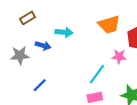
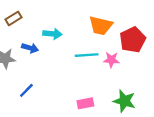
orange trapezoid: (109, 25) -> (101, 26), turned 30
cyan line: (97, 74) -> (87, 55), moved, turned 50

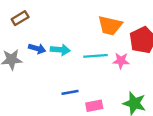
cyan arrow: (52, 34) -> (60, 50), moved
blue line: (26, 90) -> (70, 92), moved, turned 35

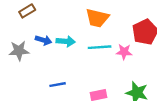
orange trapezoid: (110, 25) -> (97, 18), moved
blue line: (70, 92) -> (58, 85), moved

* * *

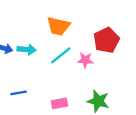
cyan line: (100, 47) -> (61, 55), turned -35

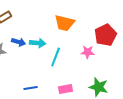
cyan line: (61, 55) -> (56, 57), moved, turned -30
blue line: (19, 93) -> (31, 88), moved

==

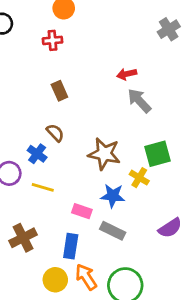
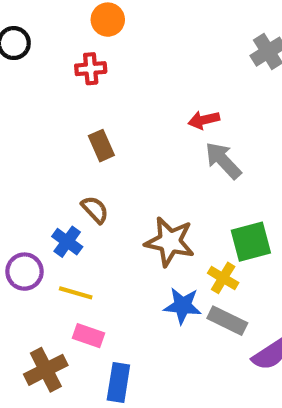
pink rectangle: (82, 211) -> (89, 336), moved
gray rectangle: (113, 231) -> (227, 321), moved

▶ _Problem to solve_:
Write out word for word the lines of the listing above from the line with "cyan line: (97, 74)" to the line with "blue line: (70, 92) -> (58, 85), moved", taking in both of those lines but no pictures.

▶ _Written answer_:
cyan line: (97, 74) -> (87, 55), moved, turned 50

cyan arrow: (52, 34) -> (60, 50), moved
blue line: (26, 90) -> (70, 92), moved, turned 35

orange trapezoid: (110, 25) -> (97, 18), moved
blue line: (70, 92) -> (58, 85), moved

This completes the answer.